■ Your instructions: Below is a listing with pictures in it; transcribe exactly the lines from the one that has "R1: 1.5k (N004, VS) -> 9.1k (N004, VS)" through the one that has "D10: schottky (A", and omit those pictures.

*-*-*

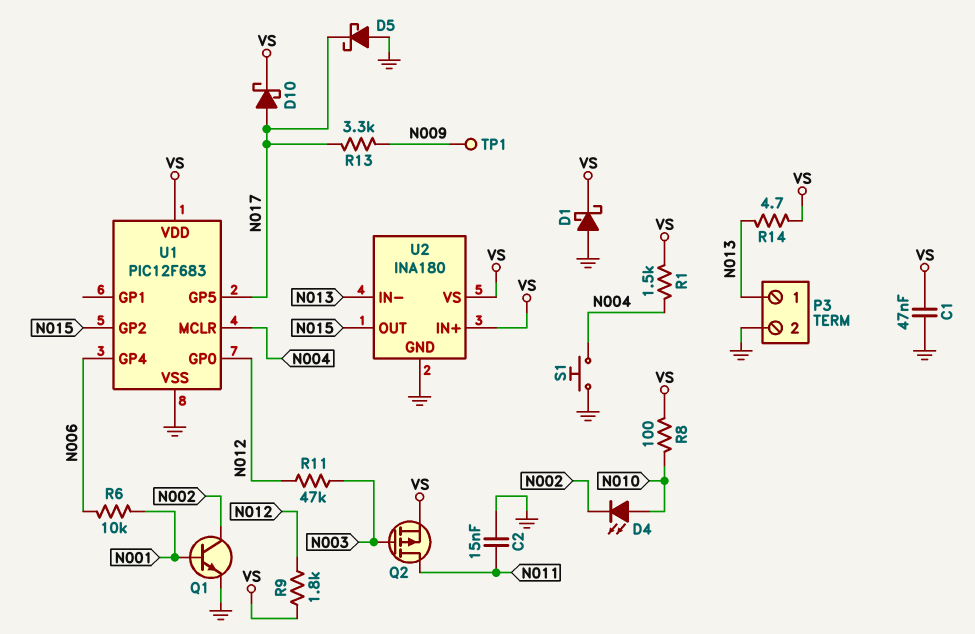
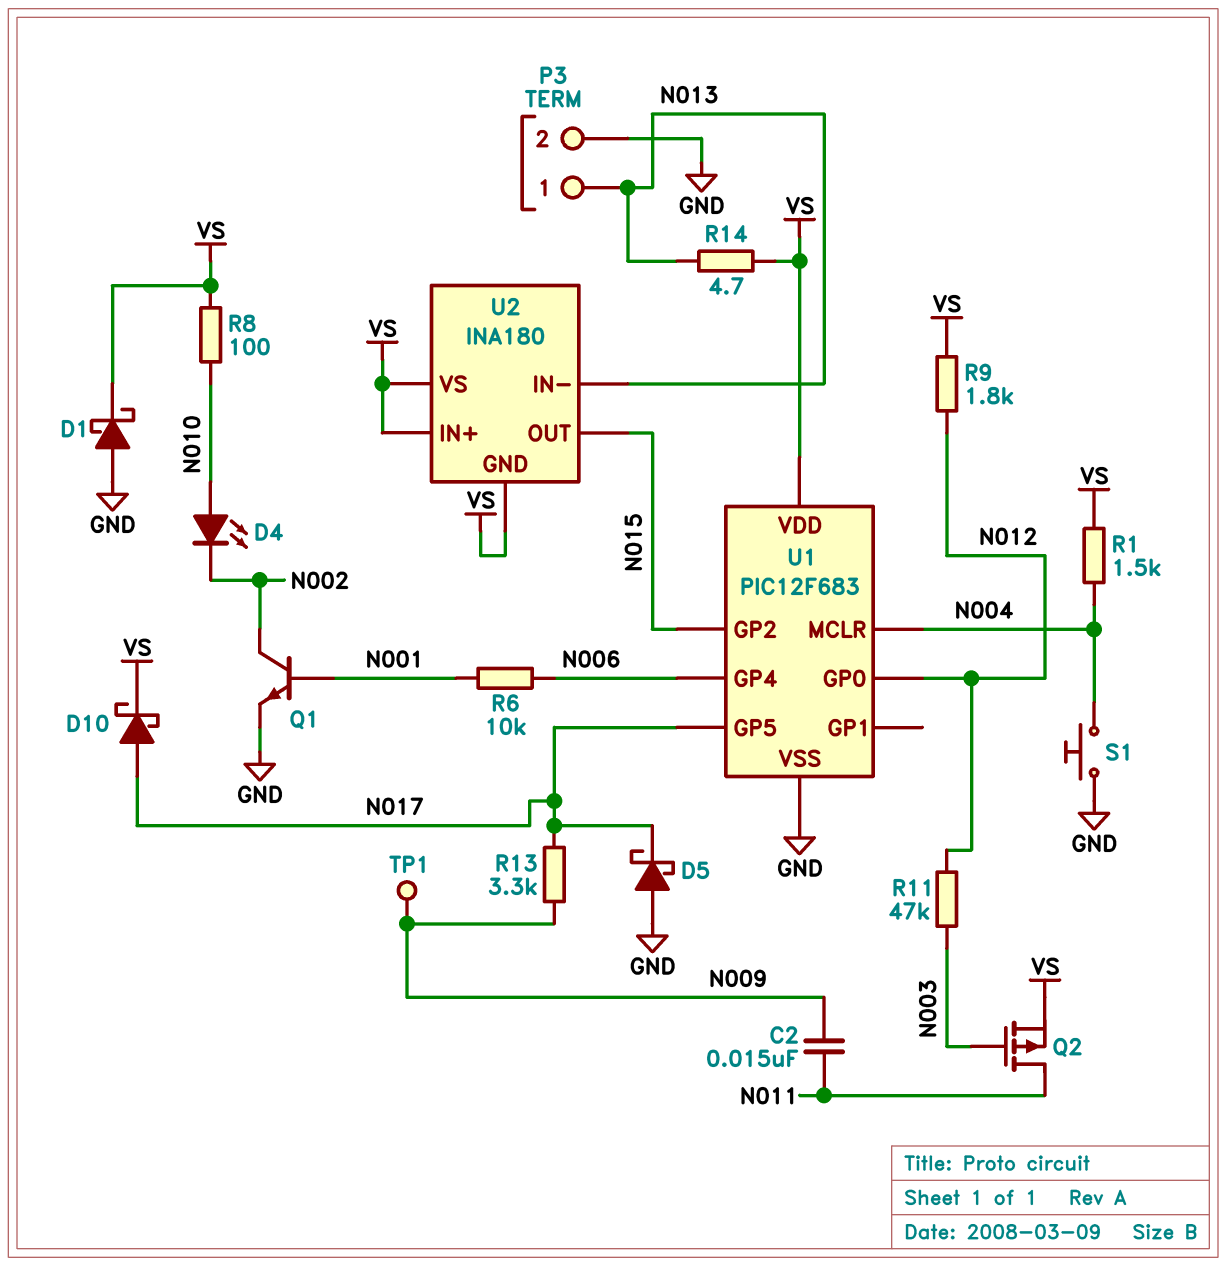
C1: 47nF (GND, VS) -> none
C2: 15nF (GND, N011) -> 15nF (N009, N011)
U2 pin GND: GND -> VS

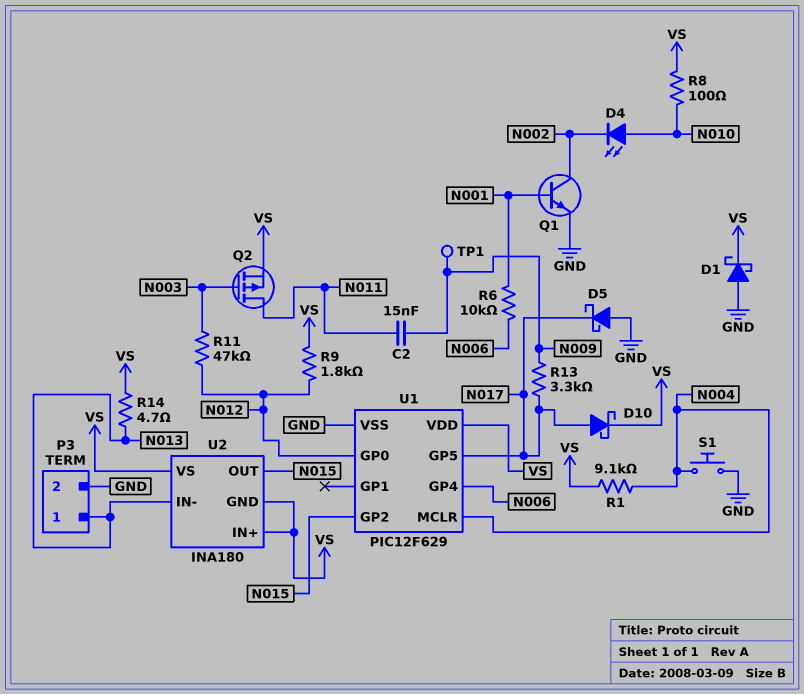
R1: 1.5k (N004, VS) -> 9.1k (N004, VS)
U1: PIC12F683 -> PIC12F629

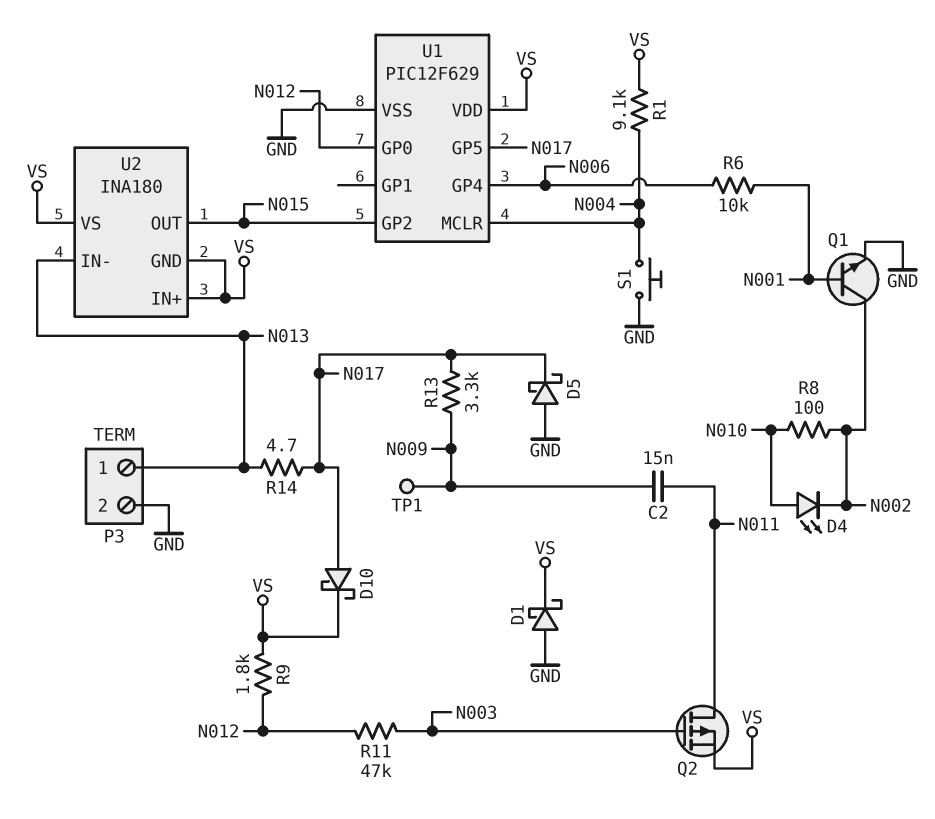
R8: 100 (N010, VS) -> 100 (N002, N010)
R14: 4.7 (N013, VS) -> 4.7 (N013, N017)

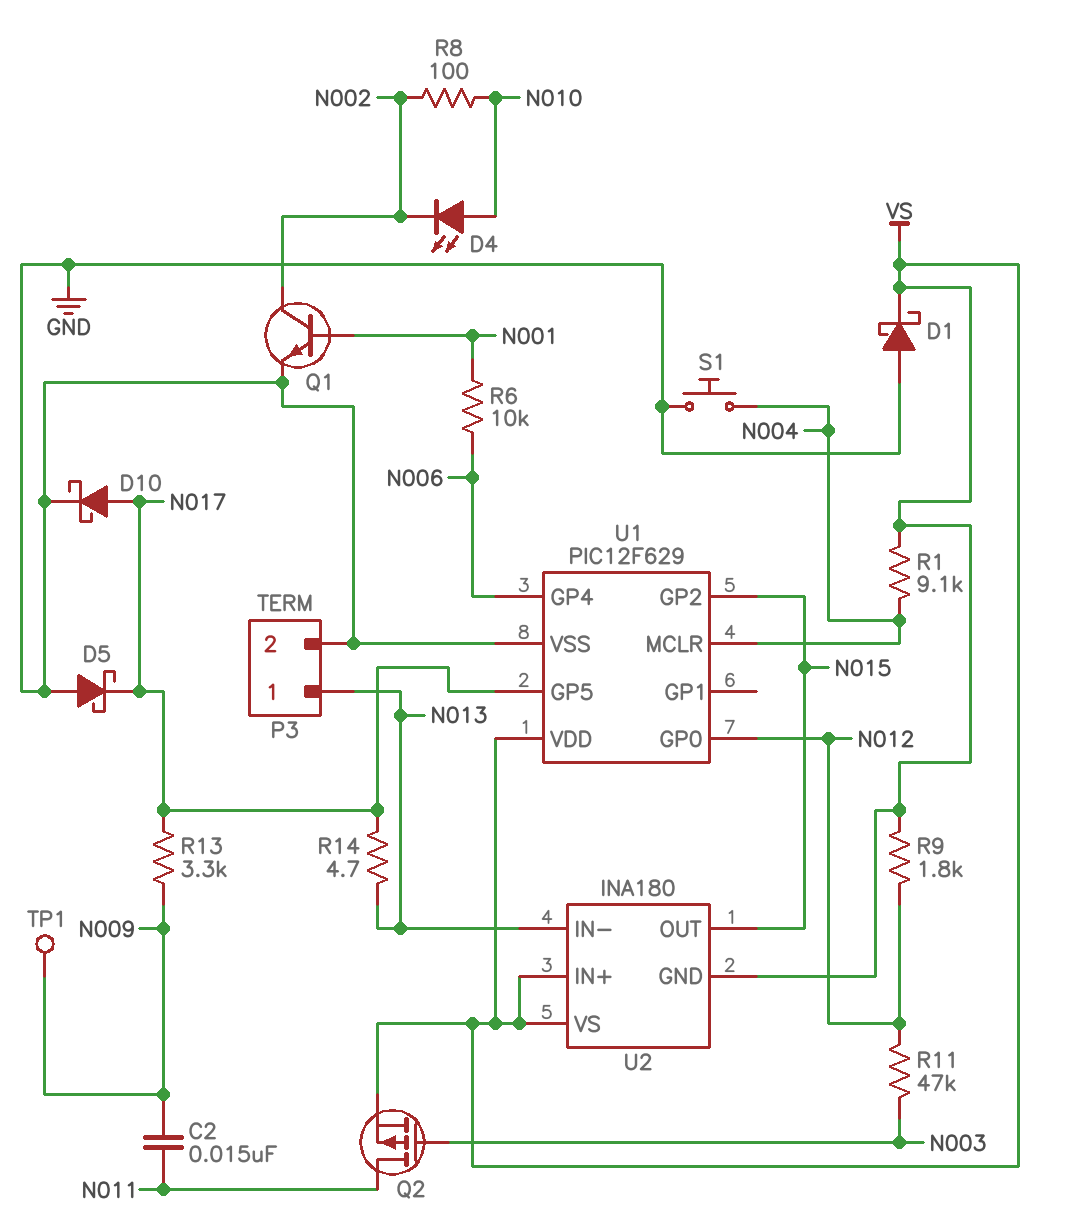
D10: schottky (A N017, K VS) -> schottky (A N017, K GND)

*-*-*

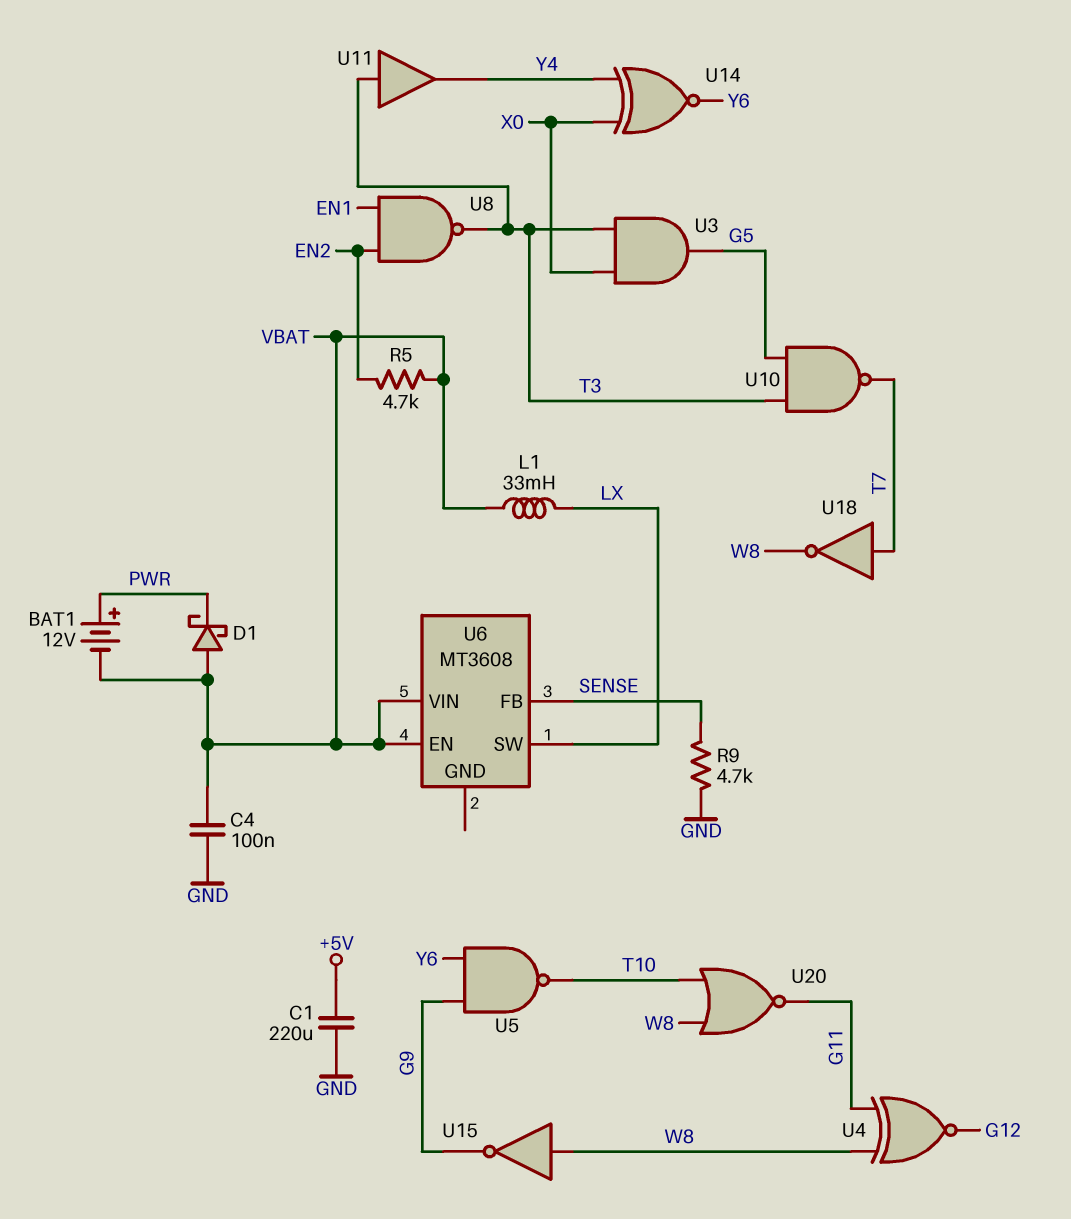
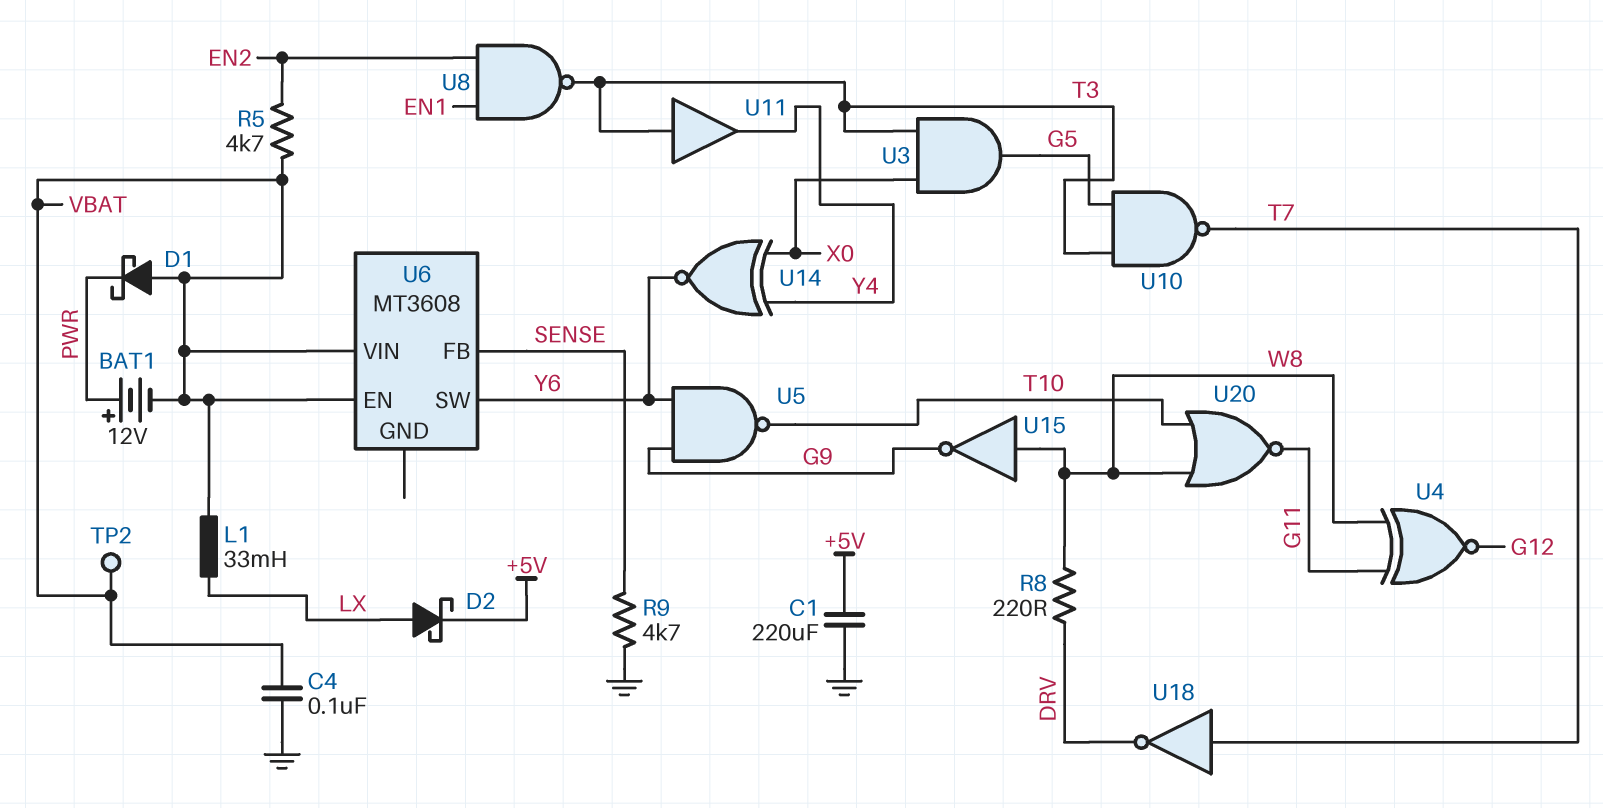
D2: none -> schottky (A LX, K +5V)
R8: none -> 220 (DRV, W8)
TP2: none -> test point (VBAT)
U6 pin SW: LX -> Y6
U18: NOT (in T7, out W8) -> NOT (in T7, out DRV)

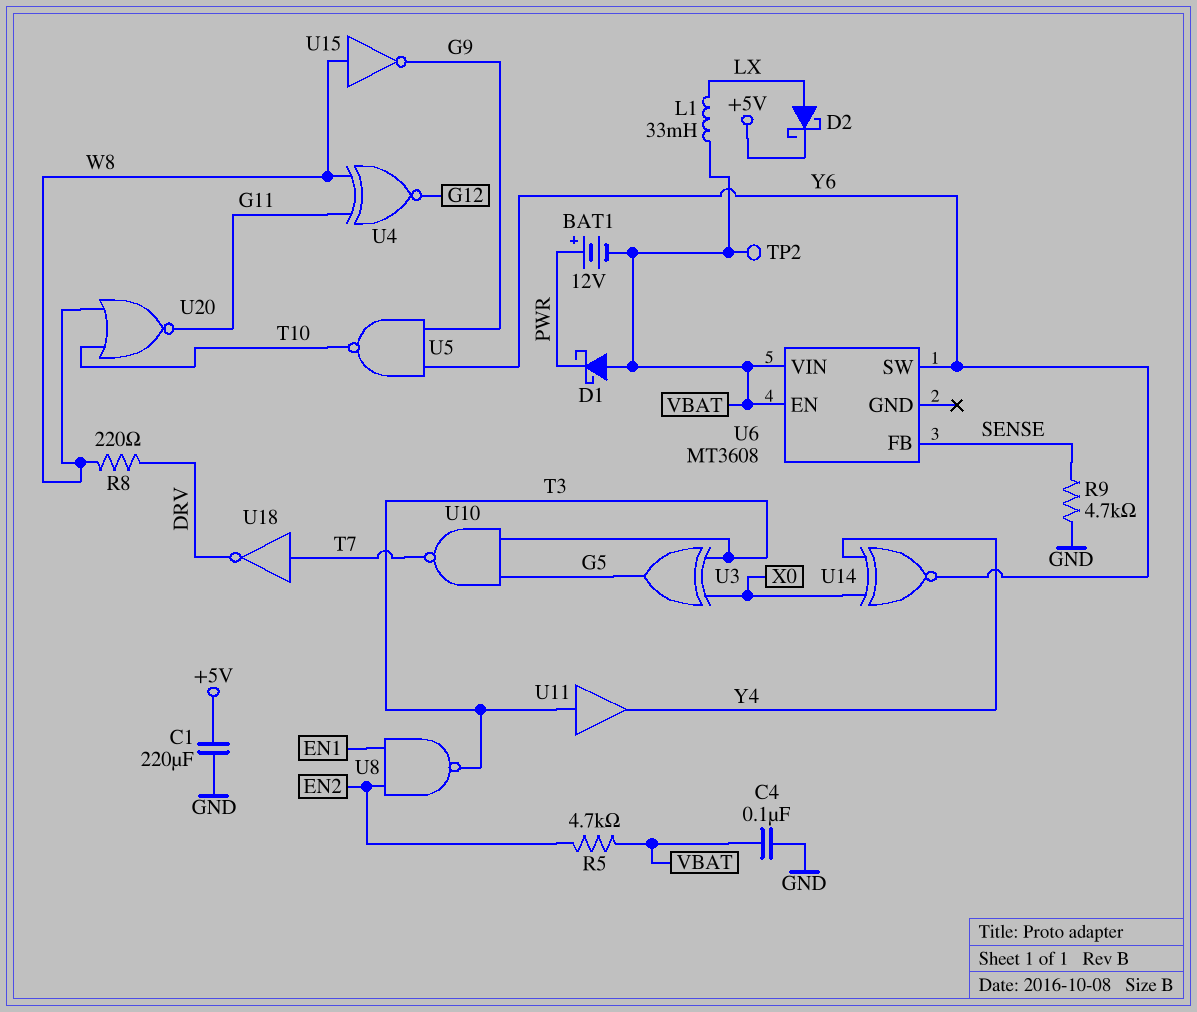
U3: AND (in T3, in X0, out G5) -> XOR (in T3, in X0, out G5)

*-*-*

■ Completed exercise:
R1: 1.5k (N004, VS) -> 9.1k (N004, VS)
U1: PIC12F683 -> PIC12F629

R8: 100 (N010, VS) -> 100 (N002, N010)
R14: 4.7 (N013, VS) -> 4.7 (N013, N017)

D10: schottky (A N017, K VS) -> schottky (A N017, K GND)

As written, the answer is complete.